Exercise details →
The word "plate" occurs in some of the lines below; copy each of those lines.

*** Opening Information supplied ***

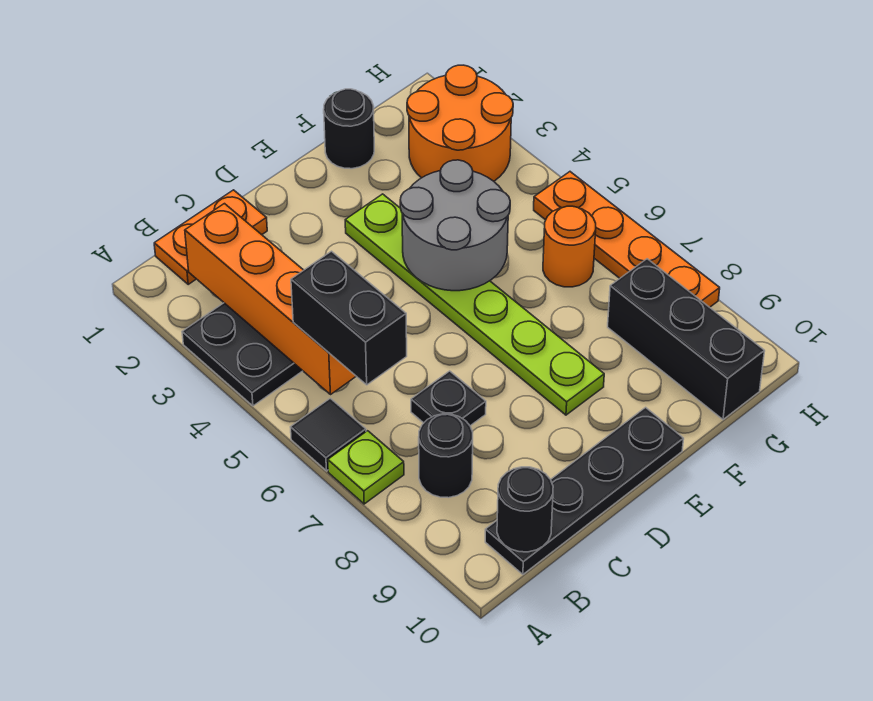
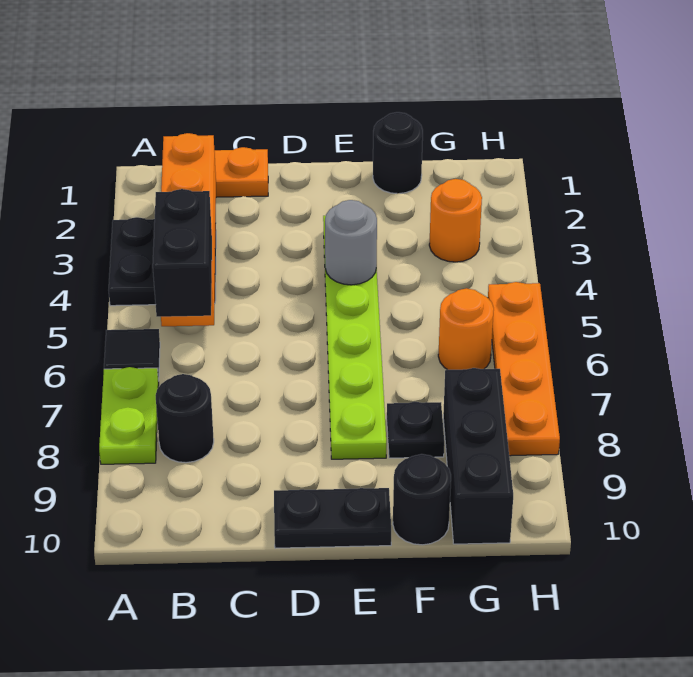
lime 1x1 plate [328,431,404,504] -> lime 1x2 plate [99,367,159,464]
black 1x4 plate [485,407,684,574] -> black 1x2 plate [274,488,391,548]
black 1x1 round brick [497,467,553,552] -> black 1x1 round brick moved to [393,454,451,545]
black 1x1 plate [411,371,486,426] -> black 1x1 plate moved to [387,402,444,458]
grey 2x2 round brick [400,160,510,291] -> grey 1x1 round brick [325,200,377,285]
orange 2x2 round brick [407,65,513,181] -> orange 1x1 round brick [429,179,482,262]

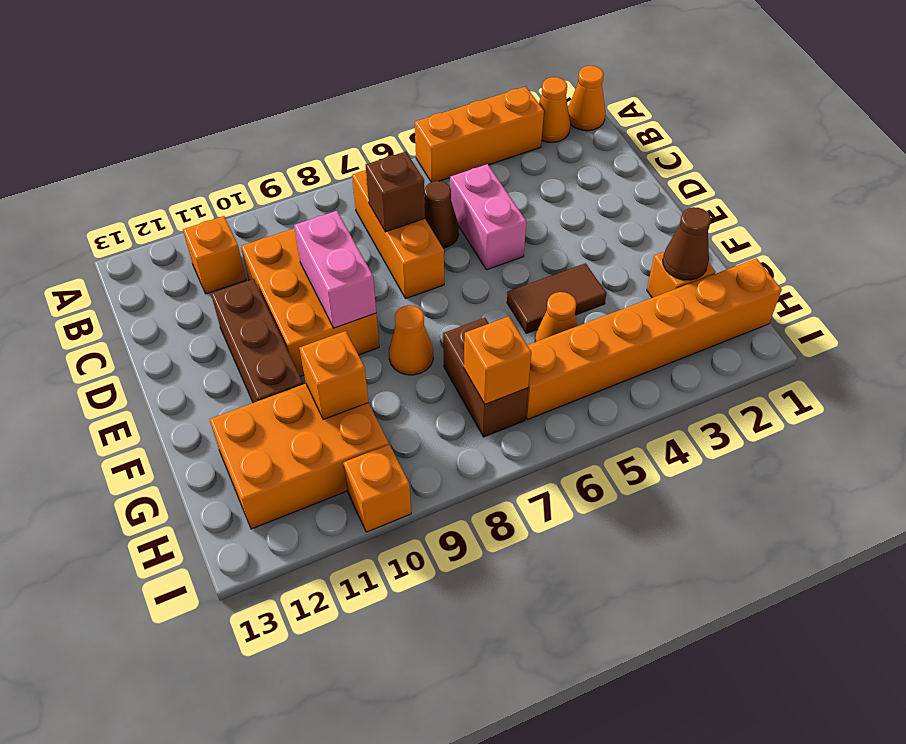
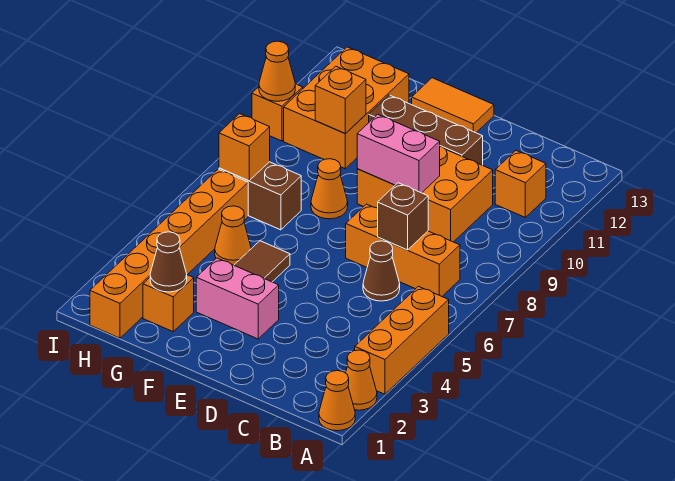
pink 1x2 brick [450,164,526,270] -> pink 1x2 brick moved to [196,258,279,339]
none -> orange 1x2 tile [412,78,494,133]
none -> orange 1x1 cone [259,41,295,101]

*** Closing Information supplied ***
*** Opening Information supplied ***

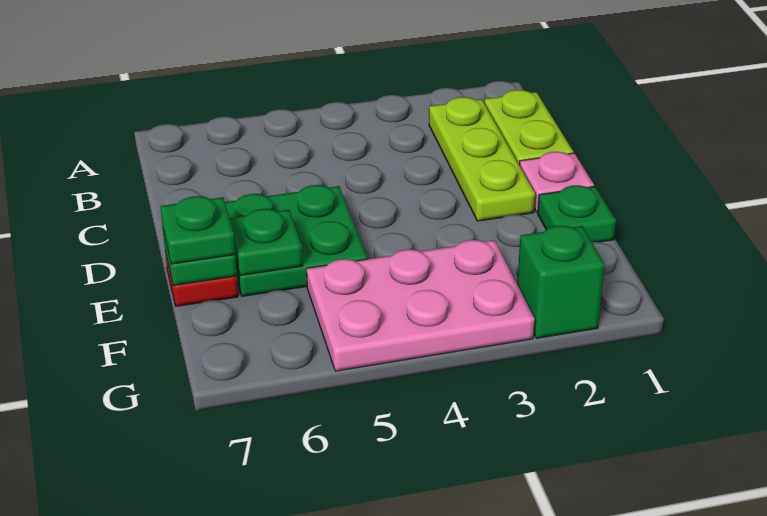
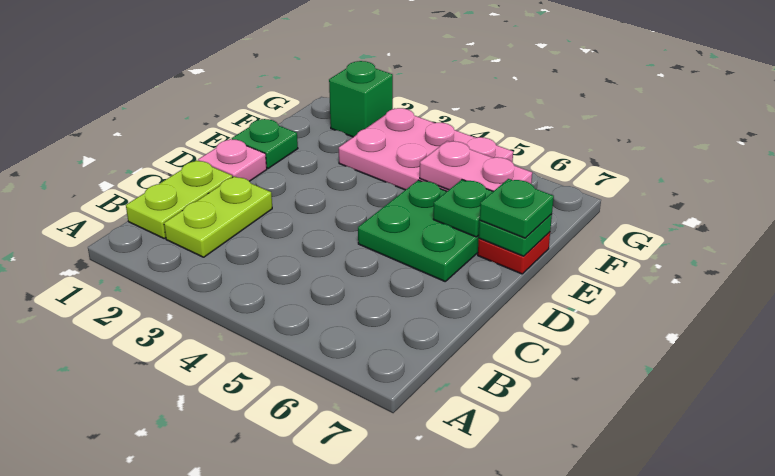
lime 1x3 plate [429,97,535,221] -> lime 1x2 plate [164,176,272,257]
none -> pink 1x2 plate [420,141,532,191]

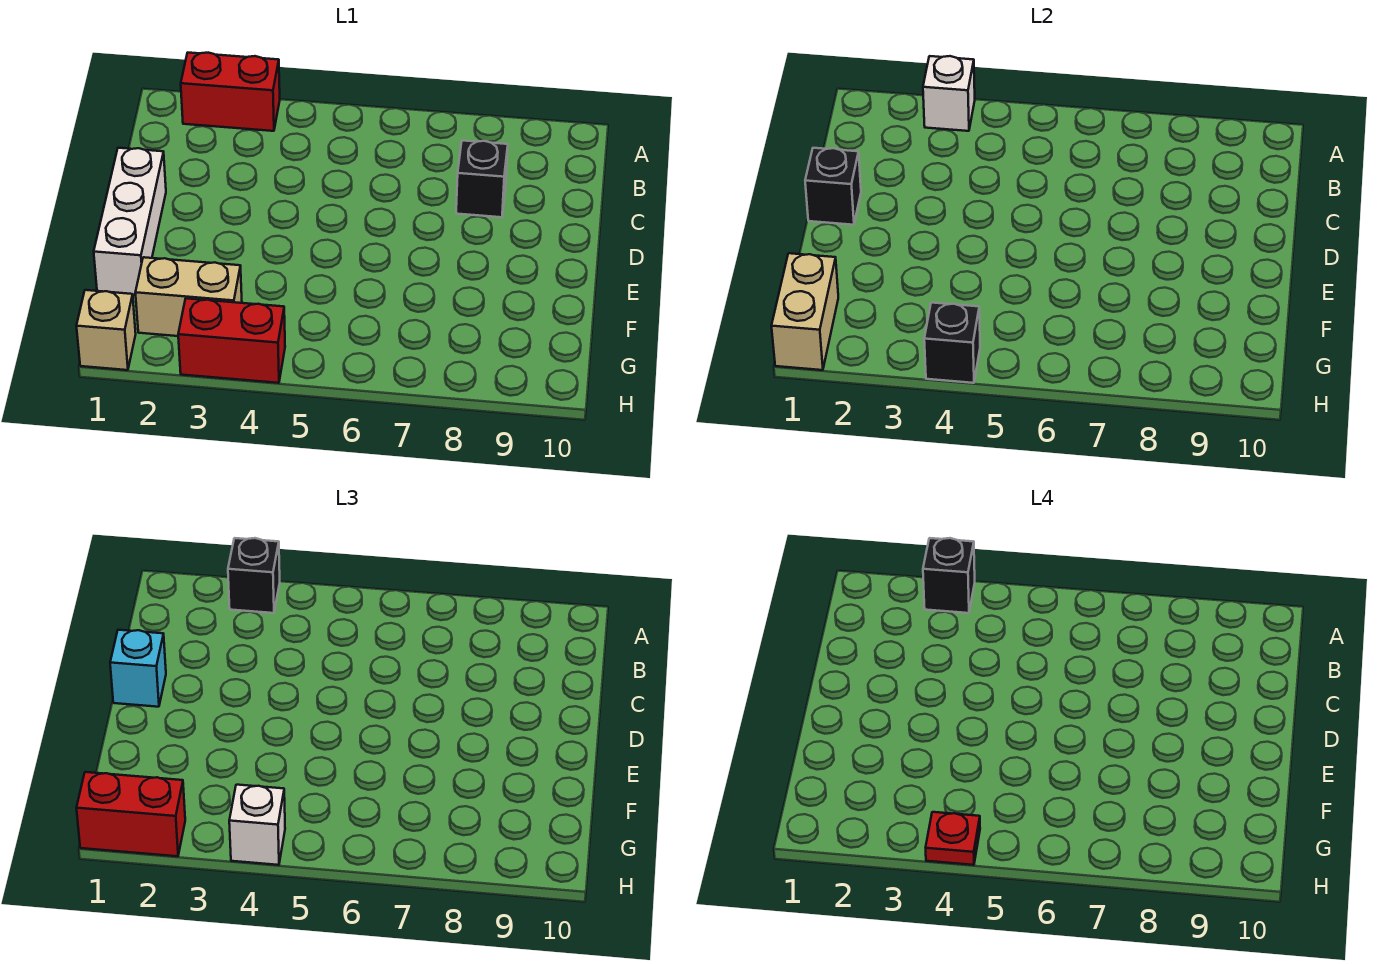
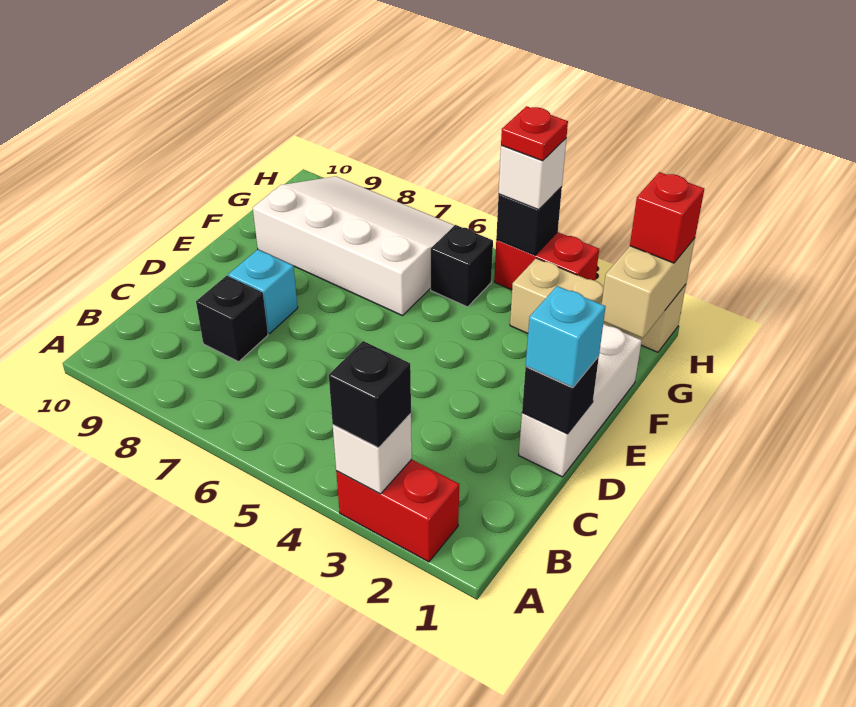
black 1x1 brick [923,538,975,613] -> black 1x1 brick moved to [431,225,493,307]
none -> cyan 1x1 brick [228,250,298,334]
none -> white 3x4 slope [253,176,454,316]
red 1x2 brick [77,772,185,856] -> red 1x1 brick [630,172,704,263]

*** Closing Information supplied ***

Final answer →
lime 1x1 plate [328,431,404,504] -> lime 1x2 plate [99,367,159,464]
black 1x4 plate [485,407,684,574] -> black 1x2 plate [274,488,391,548]
black 1x1 plate [411,371,486,426] -> black 1x1 plate moved to [387,402,444,458]
lime 1x3 plate [429,97,535,221] -> lime 1x2 plate [164,176,272,257]
none -> pink 1x2 plate [420,141,532,191]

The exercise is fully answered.